What you will do:
Your job here is to restate every record exactly, pictures excluded.

The data:
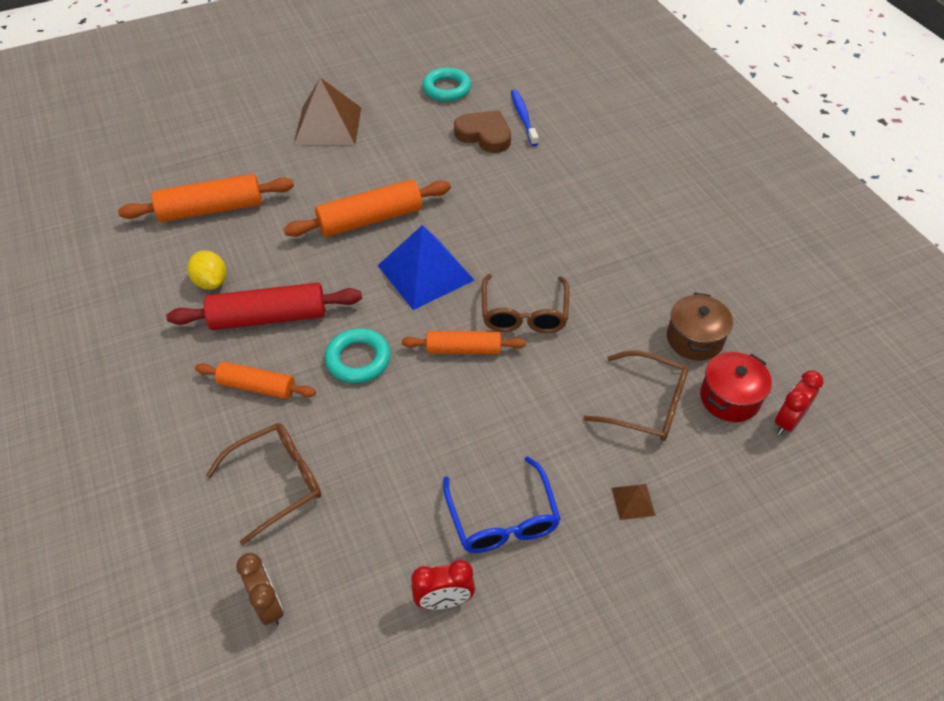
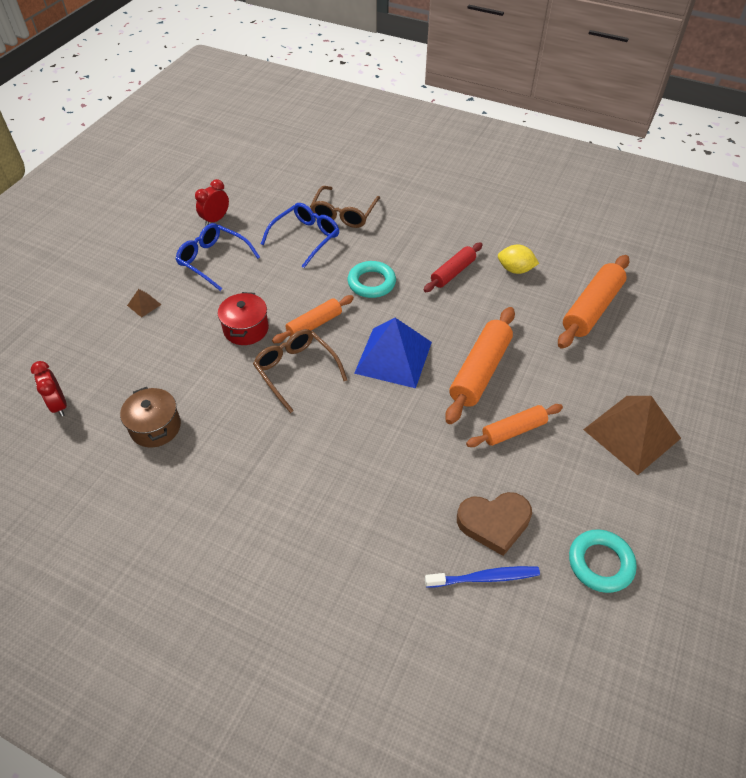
camera: 140 degrees right, 0 degrees up
(257, 387) = (409, 240): orange rolling pin -> orange rolling pin (513, 430)
(268, 605) = (294, 180): brown clock -> none
(269, 317) = (452, 272): red rolling pin -> red rolling pin, size x0.63
(362, 474) = (305, 238): none -> blue glasses
(523, 117) = (484, 578): blue toothbrush -> blue toothbrush turned 45 degrees counterclockwise
(646, 405) = (166, 360): brown glasses -> none
(729, 398) = (108, 397): red pot -> red pot (246, 329)
(787, 421) = (59, 405): red clock -> red clock turned 150 degrees clockwise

Exercise response:
camera: 140 degrees right, 0 degrees up
(257, 387) = (409, 240): orange rolling pin -> orange rolling pin (513, 430)
(268, 605) = (294, 180): brown clock -> none
(269, 317) = (452, 272): red rolling pin -> red rolling pin, size x0.63
(362, 474) = (305, 238): none -> blue glasses
(523, 117) = (484, 578): blue toothbrush -> blue toothbrush turned 45 degrees counterclockwise
(646, 405) = (166, 360): brown glasses -> none
(729, 398) = (108, 397): red pot -> red pot (246, 329)
(787, 421) = (59, 405): red clock -> red clock turned 150 degrees clockwise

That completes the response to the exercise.